DATASET:
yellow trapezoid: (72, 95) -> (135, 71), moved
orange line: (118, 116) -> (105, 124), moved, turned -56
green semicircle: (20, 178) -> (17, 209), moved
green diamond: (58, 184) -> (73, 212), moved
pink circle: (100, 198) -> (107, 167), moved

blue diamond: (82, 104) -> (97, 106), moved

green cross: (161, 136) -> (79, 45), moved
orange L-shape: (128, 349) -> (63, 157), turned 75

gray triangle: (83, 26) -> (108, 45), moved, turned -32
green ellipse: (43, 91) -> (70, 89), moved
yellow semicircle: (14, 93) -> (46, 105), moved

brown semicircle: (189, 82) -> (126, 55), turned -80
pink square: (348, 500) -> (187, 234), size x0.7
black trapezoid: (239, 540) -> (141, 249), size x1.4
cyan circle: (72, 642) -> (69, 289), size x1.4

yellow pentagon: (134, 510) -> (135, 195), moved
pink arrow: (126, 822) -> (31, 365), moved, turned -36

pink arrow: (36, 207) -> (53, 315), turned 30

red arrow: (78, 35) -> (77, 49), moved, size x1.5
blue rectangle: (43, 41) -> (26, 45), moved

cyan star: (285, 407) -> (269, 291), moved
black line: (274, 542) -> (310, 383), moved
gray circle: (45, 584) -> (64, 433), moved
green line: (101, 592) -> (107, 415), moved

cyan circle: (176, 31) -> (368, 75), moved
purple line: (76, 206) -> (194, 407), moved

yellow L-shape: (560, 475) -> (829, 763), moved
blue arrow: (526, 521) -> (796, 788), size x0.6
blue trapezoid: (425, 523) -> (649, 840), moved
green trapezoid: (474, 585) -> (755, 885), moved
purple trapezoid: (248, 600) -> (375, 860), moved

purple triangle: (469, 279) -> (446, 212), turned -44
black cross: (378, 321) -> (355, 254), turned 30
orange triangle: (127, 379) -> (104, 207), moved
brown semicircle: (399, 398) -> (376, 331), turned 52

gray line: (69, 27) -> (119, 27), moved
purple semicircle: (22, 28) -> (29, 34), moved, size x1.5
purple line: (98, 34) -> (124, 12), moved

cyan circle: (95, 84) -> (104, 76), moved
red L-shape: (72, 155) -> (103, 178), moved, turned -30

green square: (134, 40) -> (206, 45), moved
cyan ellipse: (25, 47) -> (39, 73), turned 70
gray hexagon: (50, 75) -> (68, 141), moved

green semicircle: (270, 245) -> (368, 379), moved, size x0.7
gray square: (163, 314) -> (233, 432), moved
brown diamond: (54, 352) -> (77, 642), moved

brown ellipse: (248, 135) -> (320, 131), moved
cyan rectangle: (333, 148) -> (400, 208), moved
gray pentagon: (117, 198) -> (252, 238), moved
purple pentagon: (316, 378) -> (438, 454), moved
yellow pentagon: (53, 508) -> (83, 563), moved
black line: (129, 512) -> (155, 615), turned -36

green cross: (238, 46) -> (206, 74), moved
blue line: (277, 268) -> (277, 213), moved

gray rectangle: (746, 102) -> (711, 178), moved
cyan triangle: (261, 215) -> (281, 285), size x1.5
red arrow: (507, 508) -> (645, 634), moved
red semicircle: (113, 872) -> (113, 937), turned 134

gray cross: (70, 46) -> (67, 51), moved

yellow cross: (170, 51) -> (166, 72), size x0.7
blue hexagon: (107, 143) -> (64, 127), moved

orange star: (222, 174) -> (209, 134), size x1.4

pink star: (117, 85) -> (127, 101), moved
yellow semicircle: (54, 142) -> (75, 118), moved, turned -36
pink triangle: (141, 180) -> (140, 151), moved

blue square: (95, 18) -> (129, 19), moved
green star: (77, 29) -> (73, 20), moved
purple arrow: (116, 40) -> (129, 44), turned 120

EXERCISE DETAILS: Which lines above contain the word "brown"? Show each of them.

SOLVED PROBLEM:
brown semicircle: (189, 82) -> (126, 55), turned -80
brown semicircle: (399, 398) -> (376, 331), turned 52
brown diamond: (54, 352) -> (77, 642), moved
brown ellipse: (248, 135) -> (320, 131), moved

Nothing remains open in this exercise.